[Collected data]
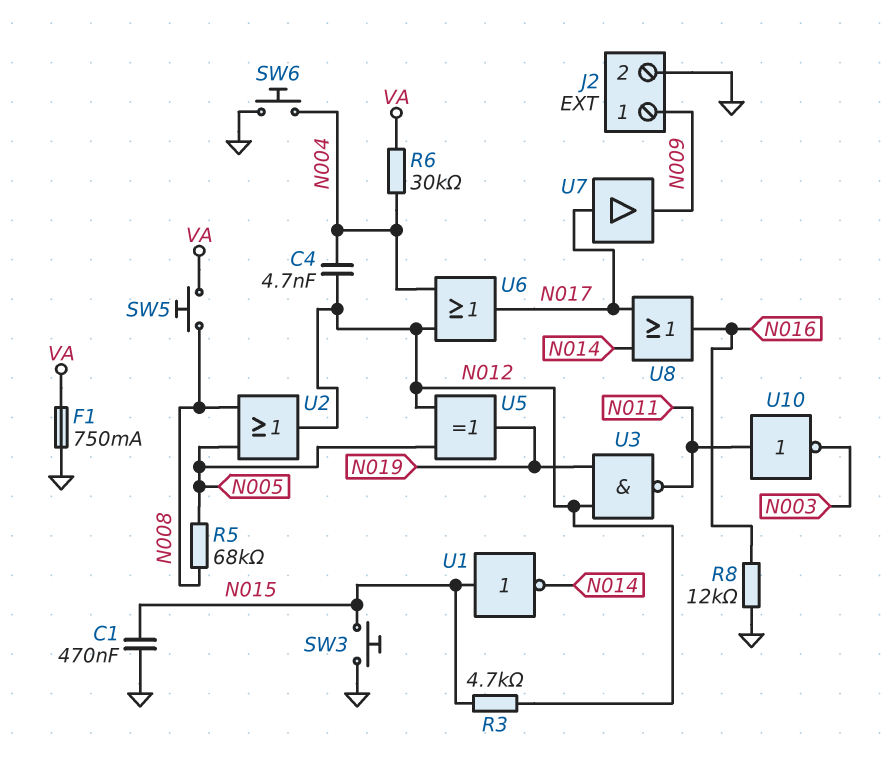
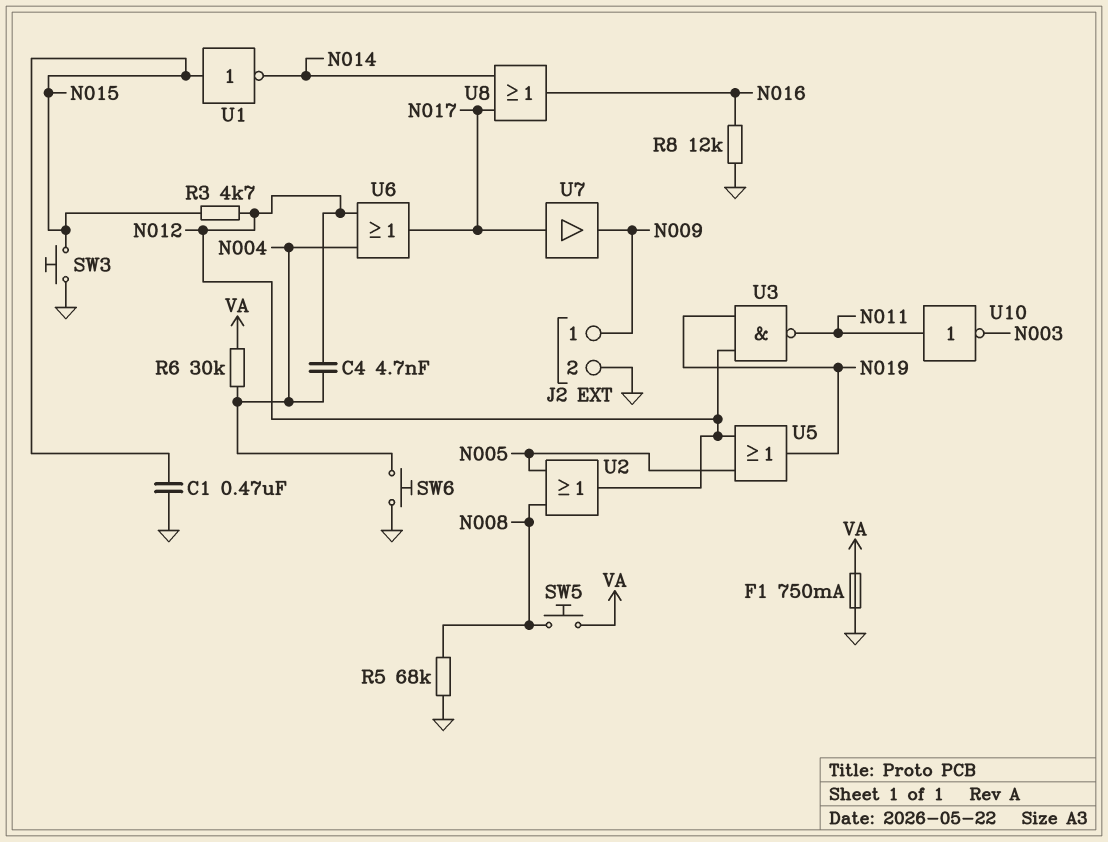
R5: 68k (N005, N008) -> 68k (GND, N008)
U5: XOR (in N005, in N012, out N019) -> OR (in N005, in N012, out N019)

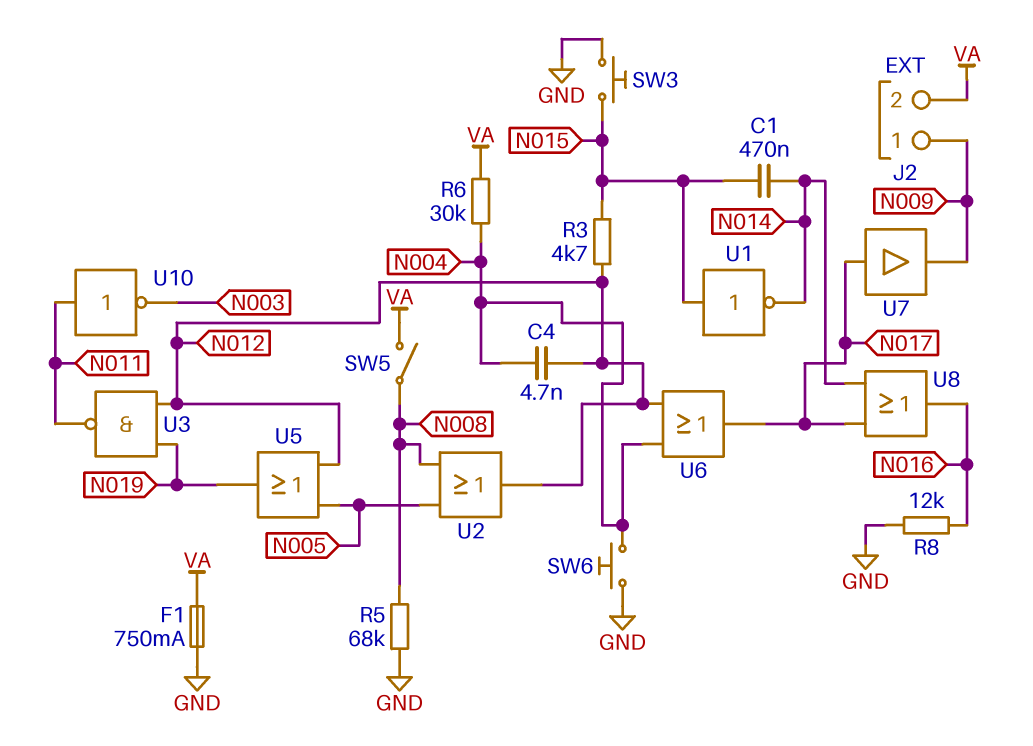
C1: 470nF (GND, N015) -> 470nF (N014, N015)
J2 pin 2: GND -> VA
SW5: button (N008, VA) -> switch (N008, VA)

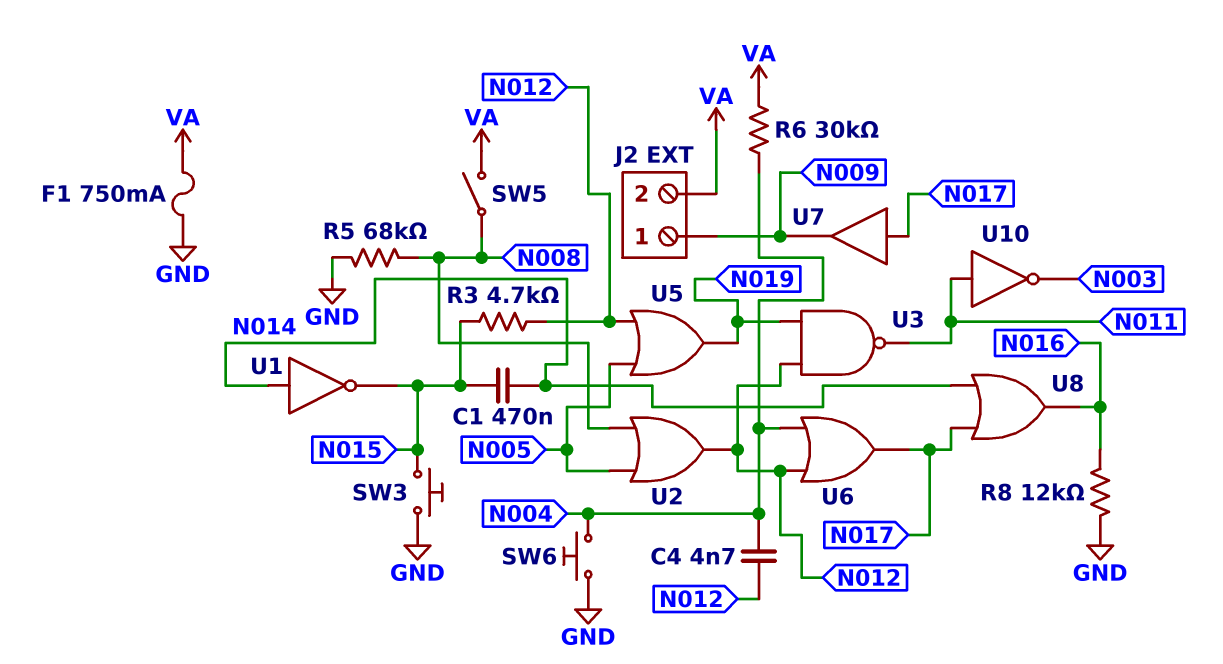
U1: NOT (in N015, out N014) -> NOT (in N014, out N015)

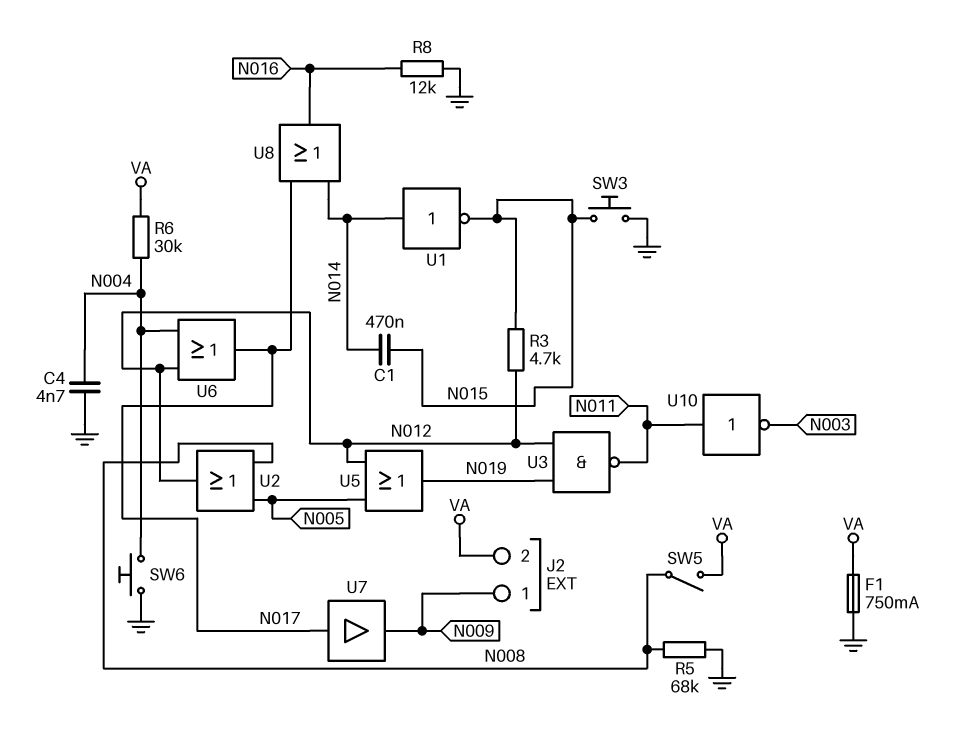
C4: 4.7nF (N004, N012) -> 4.7nF (GND, N004)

◆ Activity:
Retype all the entries exactly; drop the pictures.

◆ Answer for this exercise:
R5: 68k (N005, N008) -> 68k (GND, N008)
U5: XOR (in N005, in N012, out N019) -> OR (in N005, in N012, out N019)

C1: 470nF (GND, N015) -> 470nF (N014, N015)
J2 pin 2: GND -> VA
SW5: button (N008, VA) -> switch (N008, VA)

U1: NOT (in N015, out N014) -> NOT (in N014, out N015)

C4: 4.7nF (N004, N012) -> 4.7nF (GND, N004)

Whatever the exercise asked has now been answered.